===== Supplied records =====
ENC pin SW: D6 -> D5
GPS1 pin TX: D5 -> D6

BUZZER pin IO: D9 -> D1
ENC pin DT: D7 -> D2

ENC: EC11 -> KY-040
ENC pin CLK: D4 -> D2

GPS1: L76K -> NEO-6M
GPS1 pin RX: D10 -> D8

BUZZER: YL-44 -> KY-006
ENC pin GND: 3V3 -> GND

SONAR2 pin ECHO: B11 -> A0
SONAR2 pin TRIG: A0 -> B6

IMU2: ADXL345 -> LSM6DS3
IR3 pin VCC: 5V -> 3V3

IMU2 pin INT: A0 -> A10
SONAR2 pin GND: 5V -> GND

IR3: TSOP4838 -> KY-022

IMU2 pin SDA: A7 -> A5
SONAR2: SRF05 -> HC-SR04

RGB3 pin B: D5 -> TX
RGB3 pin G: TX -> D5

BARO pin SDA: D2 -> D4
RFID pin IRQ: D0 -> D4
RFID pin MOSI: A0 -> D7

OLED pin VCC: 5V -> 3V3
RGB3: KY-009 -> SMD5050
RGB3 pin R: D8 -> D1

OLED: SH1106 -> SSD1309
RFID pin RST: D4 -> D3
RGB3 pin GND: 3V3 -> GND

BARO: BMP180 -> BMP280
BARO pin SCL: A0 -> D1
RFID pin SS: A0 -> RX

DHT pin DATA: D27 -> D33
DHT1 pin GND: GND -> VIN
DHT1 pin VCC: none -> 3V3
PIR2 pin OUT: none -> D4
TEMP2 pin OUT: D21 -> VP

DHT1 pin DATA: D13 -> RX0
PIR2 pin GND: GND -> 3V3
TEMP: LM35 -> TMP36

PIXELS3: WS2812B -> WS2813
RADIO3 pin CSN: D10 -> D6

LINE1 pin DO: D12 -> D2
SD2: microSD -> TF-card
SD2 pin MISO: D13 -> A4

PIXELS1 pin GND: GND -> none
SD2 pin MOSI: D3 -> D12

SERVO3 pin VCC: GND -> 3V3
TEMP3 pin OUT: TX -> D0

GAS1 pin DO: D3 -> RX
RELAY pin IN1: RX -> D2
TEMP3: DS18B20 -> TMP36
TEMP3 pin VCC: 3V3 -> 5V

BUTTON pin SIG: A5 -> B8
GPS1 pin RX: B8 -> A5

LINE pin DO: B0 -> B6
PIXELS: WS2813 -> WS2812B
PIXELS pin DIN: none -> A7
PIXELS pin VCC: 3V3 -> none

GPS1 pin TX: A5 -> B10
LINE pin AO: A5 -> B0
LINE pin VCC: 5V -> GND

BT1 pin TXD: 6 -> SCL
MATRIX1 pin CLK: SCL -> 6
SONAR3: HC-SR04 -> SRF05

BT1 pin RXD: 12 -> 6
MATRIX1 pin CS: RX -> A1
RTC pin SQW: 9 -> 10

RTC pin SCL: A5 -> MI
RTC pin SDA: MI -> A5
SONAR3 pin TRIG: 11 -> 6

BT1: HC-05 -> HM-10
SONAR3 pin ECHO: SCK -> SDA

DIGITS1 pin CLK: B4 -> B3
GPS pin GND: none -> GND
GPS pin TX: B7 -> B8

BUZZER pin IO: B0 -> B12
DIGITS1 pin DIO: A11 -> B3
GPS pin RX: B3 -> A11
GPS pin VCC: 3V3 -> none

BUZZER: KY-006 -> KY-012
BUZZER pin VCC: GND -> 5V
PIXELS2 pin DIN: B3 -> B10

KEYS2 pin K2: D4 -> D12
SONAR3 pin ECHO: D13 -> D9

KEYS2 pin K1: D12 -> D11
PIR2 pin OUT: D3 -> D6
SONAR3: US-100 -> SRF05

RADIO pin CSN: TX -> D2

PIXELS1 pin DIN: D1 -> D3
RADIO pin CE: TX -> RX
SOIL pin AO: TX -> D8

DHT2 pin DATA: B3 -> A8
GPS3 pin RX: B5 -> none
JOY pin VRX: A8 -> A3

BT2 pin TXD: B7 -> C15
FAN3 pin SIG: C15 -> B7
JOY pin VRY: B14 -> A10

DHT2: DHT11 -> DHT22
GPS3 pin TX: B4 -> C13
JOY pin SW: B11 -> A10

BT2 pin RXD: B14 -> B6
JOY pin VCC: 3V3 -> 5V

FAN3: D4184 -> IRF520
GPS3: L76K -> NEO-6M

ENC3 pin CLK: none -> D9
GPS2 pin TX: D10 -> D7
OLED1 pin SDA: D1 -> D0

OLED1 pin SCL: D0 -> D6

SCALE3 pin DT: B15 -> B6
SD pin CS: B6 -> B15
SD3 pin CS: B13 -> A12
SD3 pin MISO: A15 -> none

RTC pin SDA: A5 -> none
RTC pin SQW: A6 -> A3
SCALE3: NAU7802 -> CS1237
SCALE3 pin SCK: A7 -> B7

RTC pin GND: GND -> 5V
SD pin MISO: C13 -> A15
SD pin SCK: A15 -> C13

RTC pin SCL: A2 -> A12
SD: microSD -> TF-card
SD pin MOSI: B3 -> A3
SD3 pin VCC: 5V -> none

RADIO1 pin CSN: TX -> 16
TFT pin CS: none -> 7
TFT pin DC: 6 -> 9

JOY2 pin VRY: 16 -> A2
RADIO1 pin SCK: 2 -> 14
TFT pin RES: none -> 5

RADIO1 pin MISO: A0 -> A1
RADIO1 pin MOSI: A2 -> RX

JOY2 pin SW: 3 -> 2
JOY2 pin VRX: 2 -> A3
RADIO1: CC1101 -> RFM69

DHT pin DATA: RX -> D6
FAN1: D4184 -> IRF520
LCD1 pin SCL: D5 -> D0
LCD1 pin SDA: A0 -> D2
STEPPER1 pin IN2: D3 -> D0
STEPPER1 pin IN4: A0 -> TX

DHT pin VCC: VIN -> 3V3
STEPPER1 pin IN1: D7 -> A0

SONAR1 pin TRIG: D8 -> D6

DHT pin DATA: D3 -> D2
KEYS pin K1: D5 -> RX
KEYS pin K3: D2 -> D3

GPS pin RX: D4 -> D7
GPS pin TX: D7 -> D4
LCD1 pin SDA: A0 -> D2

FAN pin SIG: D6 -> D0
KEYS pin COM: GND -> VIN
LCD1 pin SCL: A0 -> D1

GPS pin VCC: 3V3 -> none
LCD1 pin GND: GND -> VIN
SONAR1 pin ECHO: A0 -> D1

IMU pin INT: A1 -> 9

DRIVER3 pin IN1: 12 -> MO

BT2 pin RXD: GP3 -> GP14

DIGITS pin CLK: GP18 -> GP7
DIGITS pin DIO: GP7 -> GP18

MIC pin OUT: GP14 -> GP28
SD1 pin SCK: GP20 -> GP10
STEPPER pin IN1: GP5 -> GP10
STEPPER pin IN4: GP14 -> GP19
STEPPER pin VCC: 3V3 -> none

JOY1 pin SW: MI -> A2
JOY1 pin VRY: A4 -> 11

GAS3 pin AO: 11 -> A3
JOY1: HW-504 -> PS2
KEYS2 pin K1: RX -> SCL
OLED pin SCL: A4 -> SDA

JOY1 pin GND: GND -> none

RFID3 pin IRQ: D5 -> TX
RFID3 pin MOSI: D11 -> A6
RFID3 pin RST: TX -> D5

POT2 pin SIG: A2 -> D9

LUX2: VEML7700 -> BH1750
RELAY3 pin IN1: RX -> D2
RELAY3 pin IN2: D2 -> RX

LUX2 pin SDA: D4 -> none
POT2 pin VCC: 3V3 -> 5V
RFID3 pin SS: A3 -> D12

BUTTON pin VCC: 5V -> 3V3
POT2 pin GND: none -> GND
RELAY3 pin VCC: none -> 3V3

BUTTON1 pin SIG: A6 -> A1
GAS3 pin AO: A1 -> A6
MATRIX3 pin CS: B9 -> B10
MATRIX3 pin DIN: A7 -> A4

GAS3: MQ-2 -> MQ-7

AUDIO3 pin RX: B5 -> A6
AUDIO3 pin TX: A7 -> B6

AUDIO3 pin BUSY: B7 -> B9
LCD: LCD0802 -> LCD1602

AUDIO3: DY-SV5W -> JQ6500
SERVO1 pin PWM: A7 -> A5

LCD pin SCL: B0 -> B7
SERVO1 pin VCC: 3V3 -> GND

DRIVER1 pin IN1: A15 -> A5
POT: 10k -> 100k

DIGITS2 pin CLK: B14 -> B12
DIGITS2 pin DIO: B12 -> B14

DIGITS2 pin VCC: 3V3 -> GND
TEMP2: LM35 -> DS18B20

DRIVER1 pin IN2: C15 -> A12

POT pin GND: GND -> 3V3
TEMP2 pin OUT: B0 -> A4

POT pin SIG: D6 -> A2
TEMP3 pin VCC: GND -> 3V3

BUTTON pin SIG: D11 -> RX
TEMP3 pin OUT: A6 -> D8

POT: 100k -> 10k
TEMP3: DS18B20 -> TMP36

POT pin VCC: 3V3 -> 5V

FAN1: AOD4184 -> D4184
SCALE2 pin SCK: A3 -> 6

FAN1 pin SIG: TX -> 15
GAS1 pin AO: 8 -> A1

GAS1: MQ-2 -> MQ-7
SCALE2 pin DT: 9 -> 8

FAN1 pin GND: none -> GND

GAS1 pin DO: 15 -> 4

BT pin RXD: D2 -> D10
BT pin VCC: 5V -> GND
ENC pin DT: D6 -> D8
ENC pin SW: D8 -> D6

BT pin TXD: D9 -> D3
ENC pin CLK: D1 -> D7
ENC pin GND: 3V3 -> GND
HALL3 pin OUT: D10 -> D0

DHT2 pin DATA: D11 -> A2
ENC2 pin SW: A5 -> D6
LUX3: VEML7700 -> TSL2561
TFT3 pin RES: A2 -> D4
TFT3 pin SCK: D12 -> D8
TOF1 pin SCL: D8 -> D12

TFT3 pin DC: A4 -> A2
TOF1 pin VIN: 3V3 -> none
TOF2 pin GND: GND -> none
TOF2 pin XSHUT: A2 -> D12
=====
Activity:
Using the listing above, copy exactly the line that contains "BUZZER: YL-44 -> KY-006", the line that contains "SONAR3: HC-SR04 -> SRF05", and each line that falls between them.

Written answer:
BUZZER: YL-44 -> KY-006
ENC pin GND: 3V3 -> GND

SONAR2 pin ECHO: B11 -> A0
SONAR2 pin TRIG: A0 -> B6

IMU2: ADXL345 -> LSM6DS3
IR3 pin VCC: 5V -> 3V3

IMU2 pin INT: A0 -> A10
SONAR2 pin GND: 5V -> GND

IR3: TSOP4838 -> KY-022

IMU2 pin SDA: A7 -> A5
SONAR2: SRF05 -> HC-SR04

RGB3 pin B: D5 -> TX
RGB3 pin G: TX -> D5

BARO pin SDA: D2 -> D4
RFID pin IRQ: D0 -> D4
RFID pin MOSI: A0 -> D7

OLED pin VCC: 5V -> 3V3
RGB3: KY-009 -> SMD5050
RGB3 pin R: D8 -> D1

OLED: SH1106 -> SSD1309
RFID pin RST: D4 -> D3
RGB3 pin GND: 3V3 -> GND

BARO: BMP180 -> BMP280
BARO pin SCL: A0 -> D1
RFID pin SS: A0 -> RX

DHT pin DATA: D27 -> D33
DHT1 pin GND: GND -> VIN
DHT1 pin VCC: none -> 3V3
PIR2 pin OUT: none -> D4
TEMP2 pin OUT: D21 -> VP

DHT1 pin DATA: D13 -> RX0
PIR2 pin GND: GND -> 3V3
TEMP: LM35 -> TMP36

PIXELS3: WS2812B -> WS2813
RADIO3 pin CSN: D10 -> D6

LINE1 pin DO: D12 -> D2
SD2: microSD -> TF-card
SD2 pin MISO: D13 -> A4

PIXELS1 pin GND: GND -> none
SD2 pin MOSI: D3 -> D12

SERVO3 pin VCC: GND -> 3V3
TEMP3 pin OUT: TX -> D0

GAS1 pin DO: D3 -> RX
RELAY pin IN1: RX -> D2
TEMP3: DS18B20 -> TMP36
TEMP3 pin VCC: 3V3 -> 5V

BUTTON pin SIG: A5 -> B8
GPS1 pin RX: B8 -> A5

LINE pin DO: B0 -> B6
PIXELS: WS2813 -> WS2812B
PIXELS pin DIN: none -> A7
PIXELS pin VCC: 3V3 -> none

GPS1 pin TX: A5 -> B10
LINE pin AO: A5 -> B0
LINE pin VCC: 5V -> GND

BT1 pin TXD: 6 -> SCL
MATRIX1 pin CLK: SCL -> 6
SONAR3: HC-SR04 -> SRF05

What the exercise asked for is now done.